[EXTRACTED RECORDS]
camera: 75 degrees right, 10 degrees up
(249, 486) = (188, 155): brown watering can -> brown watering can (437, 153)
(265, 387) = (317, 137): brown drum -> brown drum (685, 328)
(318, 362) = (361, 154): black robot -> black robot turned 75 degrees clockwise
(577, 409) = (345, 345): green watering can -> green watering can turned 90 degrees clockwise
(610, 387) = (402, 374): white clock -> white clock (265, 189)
[/EXTRACTED RECORDS]
[EXTRACTED RECORDS]
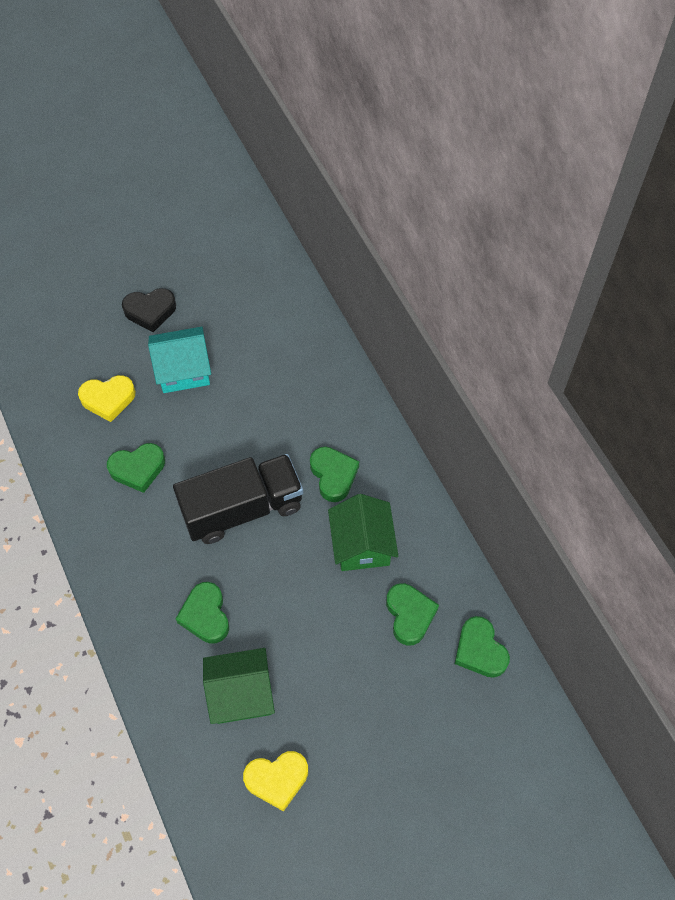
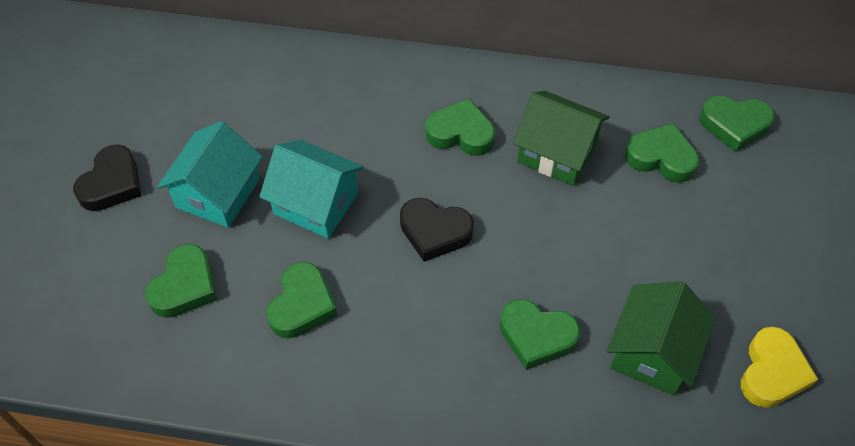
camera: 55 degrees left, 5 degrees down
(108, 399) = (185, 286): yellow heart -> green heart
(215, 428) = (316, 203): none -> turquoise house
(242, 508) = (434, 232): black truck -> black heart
[/EXTRACTED RECORDS]
[EXTRACTED RECORDS]
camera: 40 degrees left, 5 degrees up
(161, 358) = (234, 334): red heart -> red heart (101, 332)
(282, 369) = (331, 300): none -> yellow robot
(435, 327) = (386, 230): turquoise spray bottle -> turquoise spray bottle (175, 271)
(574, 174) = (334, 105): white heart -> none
[/EXTRACTED RECORDS]
> **TO DO**:
Copy exactly the stretch of data above from the line with "(435, 327) = (386, 230): turquoise" through the line with "(574, 174) = (334, 105): white heart -> none", and omit all other lines.

> **ANSWER SPACE**:
(435, 327) = (386, 230): turquoise spray bottle -> turquoise spray bottle (175, 271)
(574, 174) = (334, 105): white heart -> none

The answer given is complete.